┌──
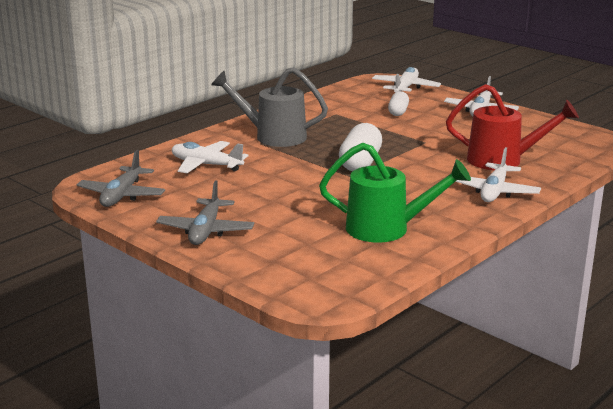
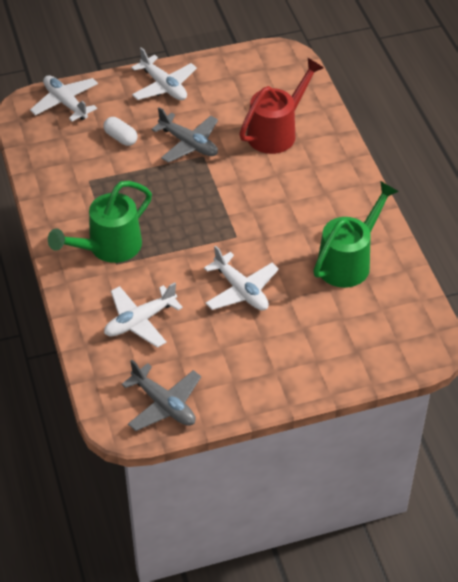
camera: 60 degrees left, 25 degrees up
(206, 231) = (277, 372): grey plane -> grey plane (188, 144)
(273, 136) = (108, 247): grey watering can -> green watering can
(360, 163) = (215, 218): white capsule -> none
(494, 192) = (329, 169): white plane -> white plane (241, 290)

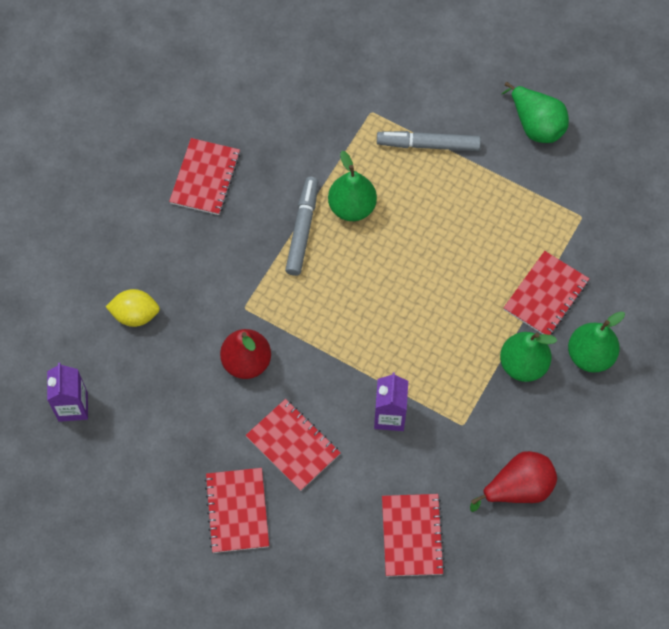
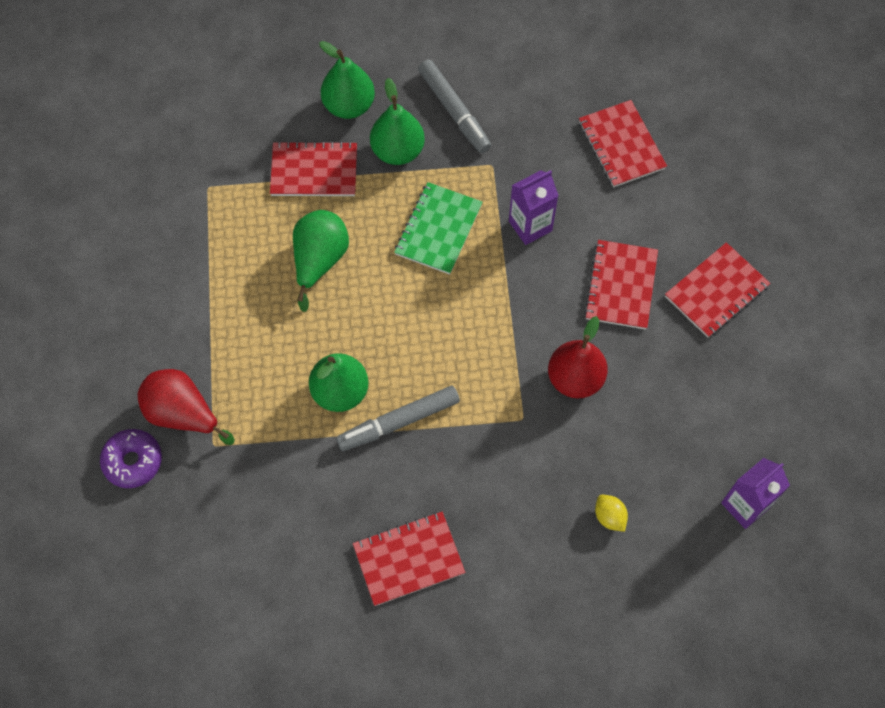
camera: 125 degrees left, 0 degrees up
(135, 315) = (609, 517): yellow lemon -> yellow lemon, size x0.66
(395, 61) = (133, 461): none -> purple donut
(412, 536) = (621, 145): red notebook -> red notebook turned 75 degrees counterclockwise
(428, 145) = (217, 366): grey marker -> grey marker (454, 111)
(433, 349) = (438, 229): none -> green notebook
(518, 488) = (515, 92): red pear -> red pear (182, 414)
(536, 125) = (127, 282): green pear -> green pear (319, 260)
└──
From the line holding "camera: 125 degrees left, 0 degrees up" to the last line of the data above, copy every line exactly and include nothing more.

→ **Answer to this problem**:
camera: 125 degrees left, 0 degrees up
(135, 315) = (609, 517): yellow lemon -> yellow lemon, size x0.66
(395, 61) = (133, 461): none -> purple donut
(412, 536) = (621, 145): red notebook -> red notebook turned 75 degrees counterclockwise
(428, 145) = (217, 366): grey marker -> grey marker (454, 111)
(433, 349) = (438, 229): none -> green notebook
(518, 488) = (515, 92): red pear -> red pear (182, 414)
(536, 125) = (127, 282): green pear -> green pear (319, 260)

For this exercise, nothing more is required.